Say how many lines in the records hold the word "blue", and give nothing but that number.

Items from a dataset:
# # # # # # #

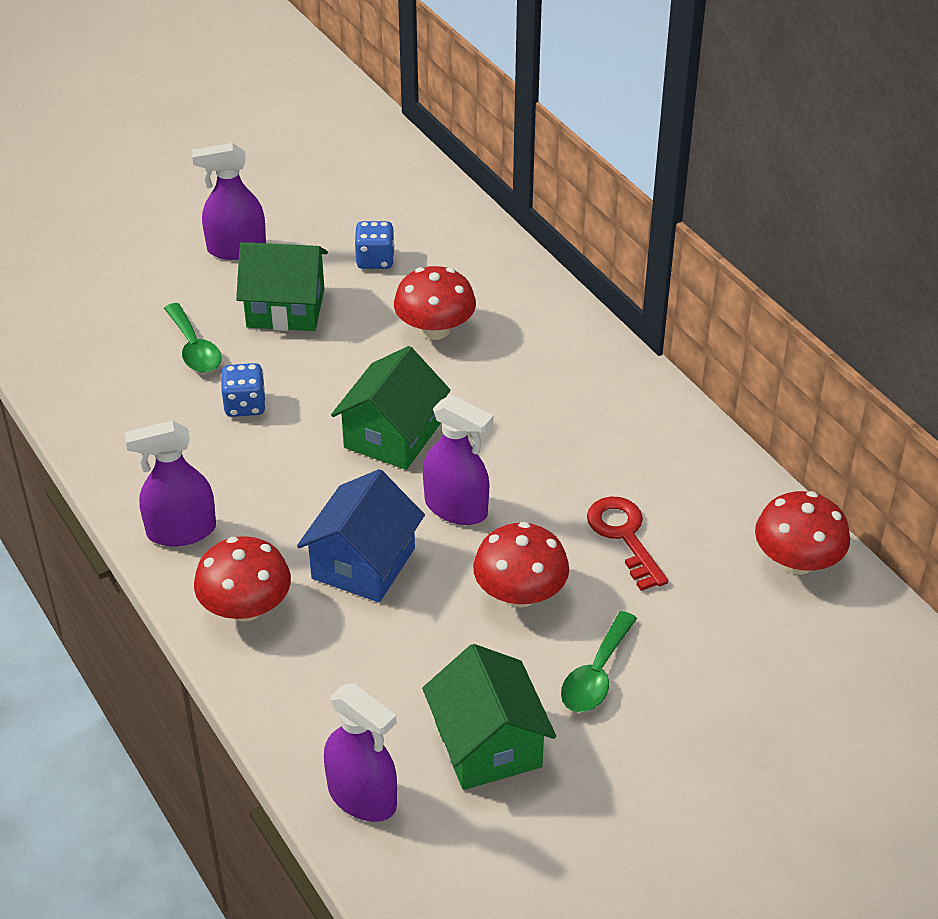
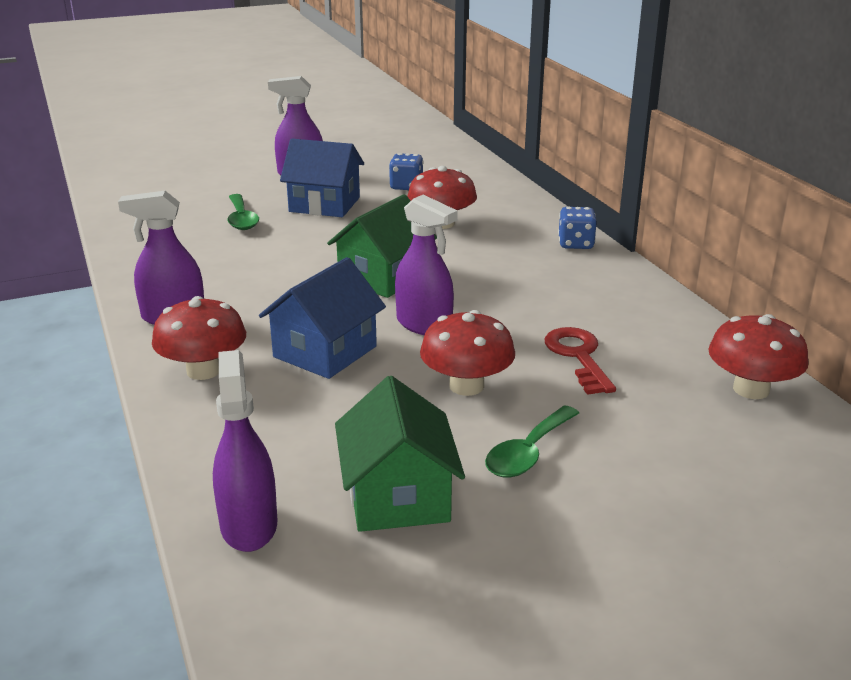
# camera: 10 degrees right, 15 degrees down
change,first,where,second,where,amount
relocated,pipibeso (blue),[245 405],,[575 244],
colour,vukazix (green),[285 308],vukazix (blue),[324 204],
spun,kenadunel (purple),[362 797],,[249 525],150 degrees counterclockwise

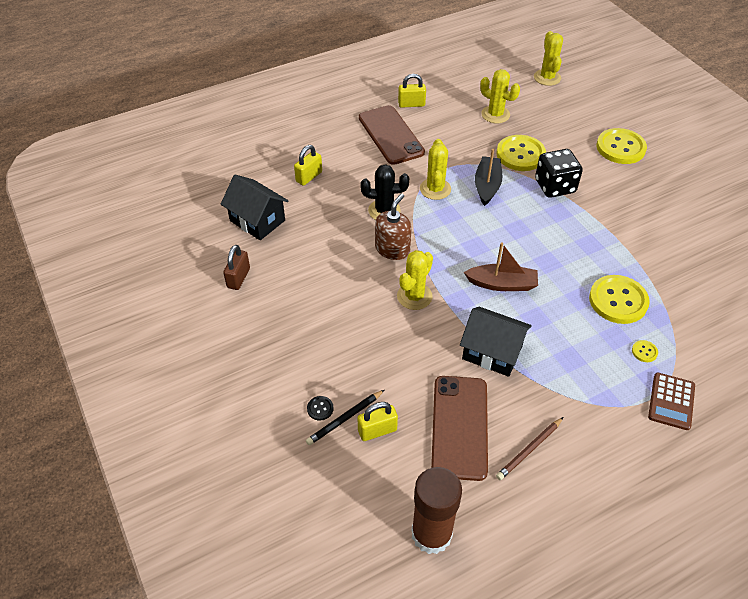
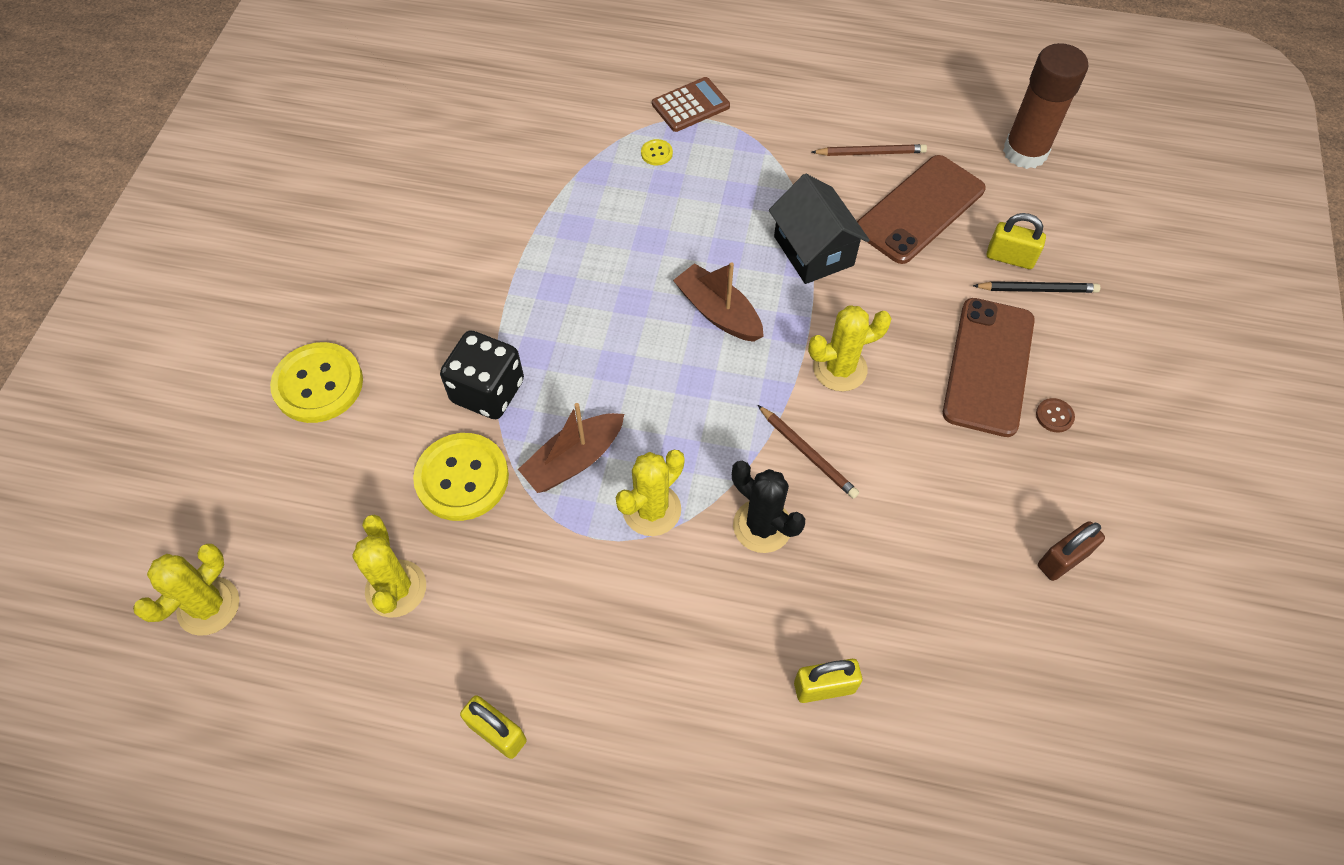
# camera: 140 degrees left, 10 degrees up
change,first,where,second,where,amount
missing,vukazix (black),[257 220],,,
missing,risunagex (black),[320 408],,,
relocated,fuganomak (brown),[391 135],,[988 366],
exchanged,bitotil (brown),[392 249],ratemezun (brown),[807 453],
colour,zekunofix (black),[487 186],zekunofix (brown),[574 460],
missing,risunagex (yellow),[618 301],,,
appeared,,,risunagex (brown),[1054 416],

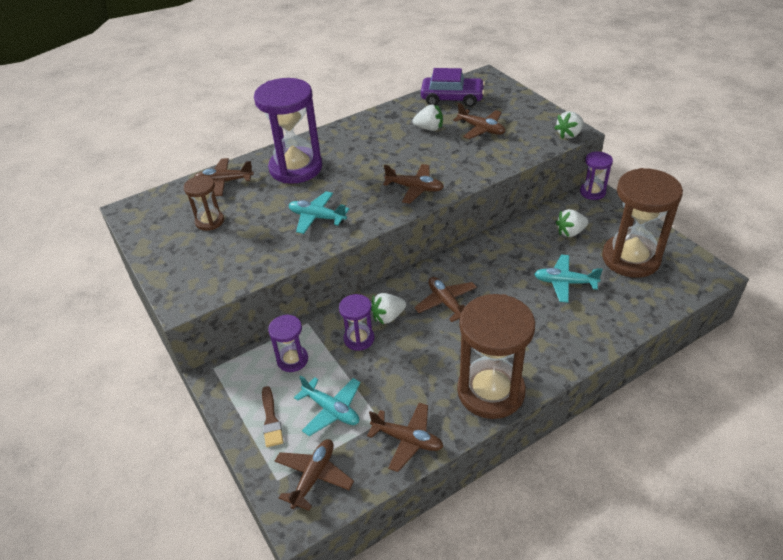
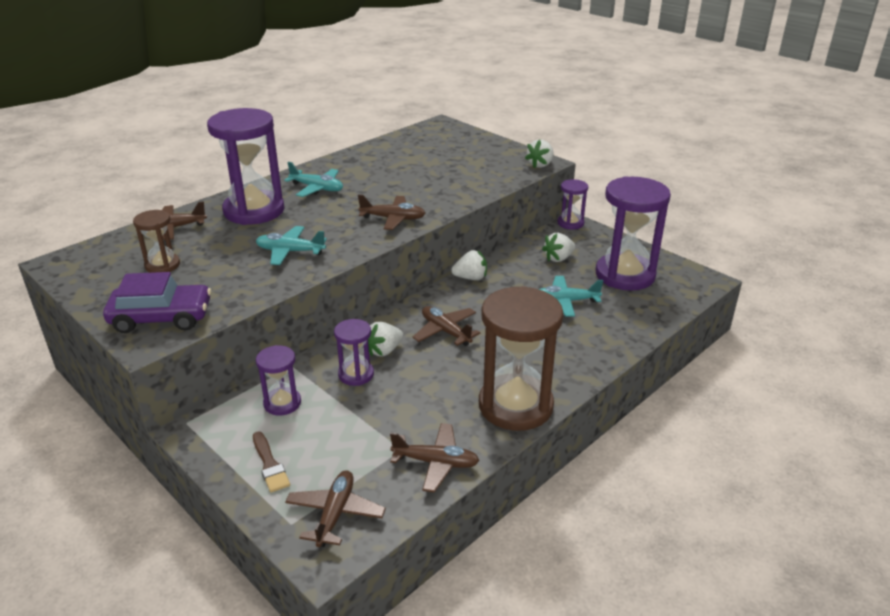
# camera: 15 degrees left, 10 degrees down
change,first,where,second,where,amount
relocated,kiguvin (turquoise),[331 410],,[317 188],
relocated,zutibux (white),[429 128],,[470 278],
relocated,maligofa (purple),[452 98],,[161 318],
missing,kiguvin (brown),[481 129],,,
colour,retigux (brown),[630 258],retigux (purple),[625 275],

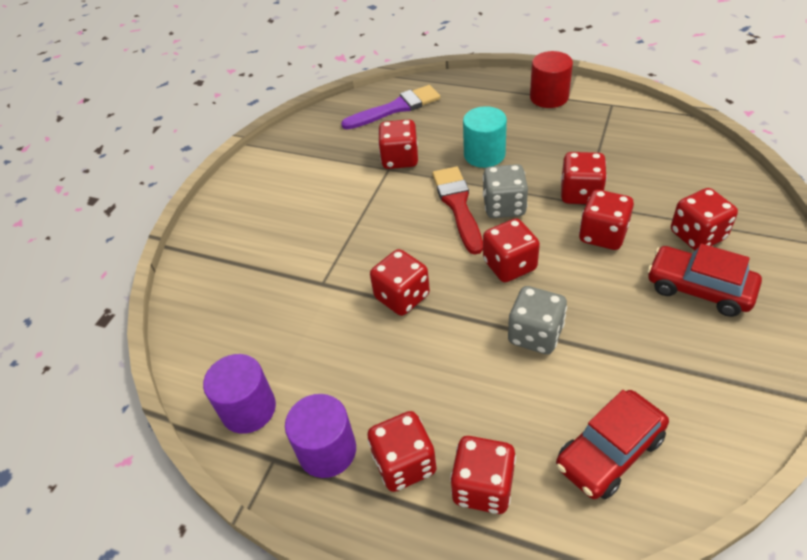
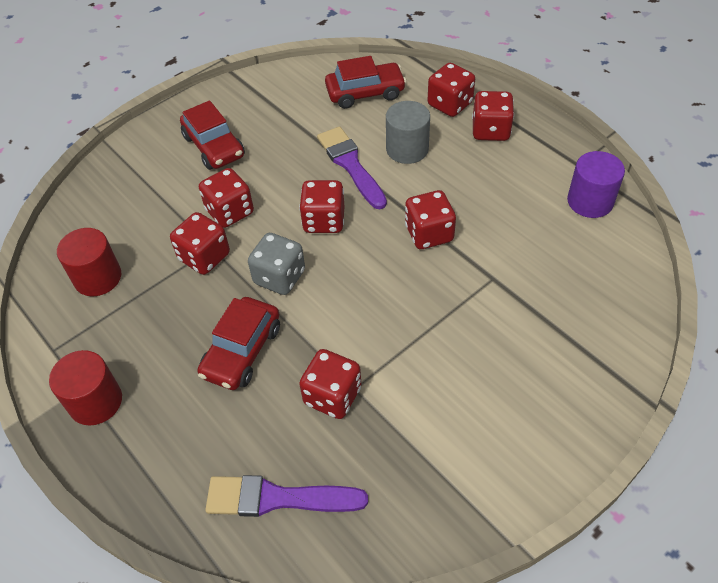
# camera: 155 degrees left, 5 degrees up
change,first,where,second,where,amount
missing,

# # # # # # #

**TASK ANSWER**
2